Assignment – Which lines hold the string "glasses"? Copy each of them from the material below.

Data for review –
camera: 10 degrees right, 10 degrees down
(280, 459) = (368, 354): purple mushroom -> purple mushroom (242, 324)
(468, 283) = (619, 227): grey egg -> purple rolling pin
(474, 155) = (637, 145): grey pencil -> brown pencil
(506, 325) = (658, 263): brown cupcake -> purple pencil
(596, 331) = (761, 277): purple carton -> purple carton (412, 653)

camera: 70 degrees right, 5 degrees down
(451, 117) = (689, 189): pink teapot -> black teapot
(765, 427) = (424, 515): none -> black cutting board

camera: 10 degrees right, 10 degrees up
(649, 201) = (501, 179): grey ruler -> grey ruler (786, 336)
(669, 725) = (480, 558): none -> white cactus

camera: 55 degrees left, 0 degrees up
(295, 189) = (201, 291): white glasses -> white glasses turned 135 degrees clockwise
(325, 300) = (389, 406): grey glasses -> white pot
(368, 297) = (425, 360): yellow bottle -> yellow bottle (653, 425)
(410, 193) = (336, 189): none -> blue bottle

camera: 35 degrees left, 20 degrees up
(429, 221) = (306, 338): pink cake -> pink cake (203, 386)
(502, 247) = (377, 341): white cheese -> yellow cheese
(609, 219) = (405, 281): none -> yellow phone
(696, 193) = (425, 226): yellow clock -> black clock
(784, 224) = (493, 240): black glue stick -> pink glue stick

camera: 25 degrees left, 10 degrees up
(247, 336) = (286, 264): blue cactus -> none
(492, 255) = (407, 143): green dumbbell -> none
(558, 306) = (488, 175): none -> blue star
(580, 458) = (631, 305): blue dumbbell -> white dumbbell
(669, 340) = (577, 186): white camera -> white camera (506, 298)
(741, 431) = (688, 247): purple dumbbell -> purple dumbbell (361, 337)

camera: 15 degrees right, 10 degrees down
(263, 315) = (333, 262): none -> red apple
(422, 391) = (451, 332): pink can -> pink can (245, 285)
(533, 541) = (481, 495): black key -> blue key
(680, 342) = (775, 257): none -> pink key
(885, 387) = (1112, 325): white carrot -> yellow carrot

Exercise response –
(295, 189) = (201, 291): white glasses -> white glasses turned 135 degrees clockwise
(325, 300) = (389, 406): grey glasses -> white pot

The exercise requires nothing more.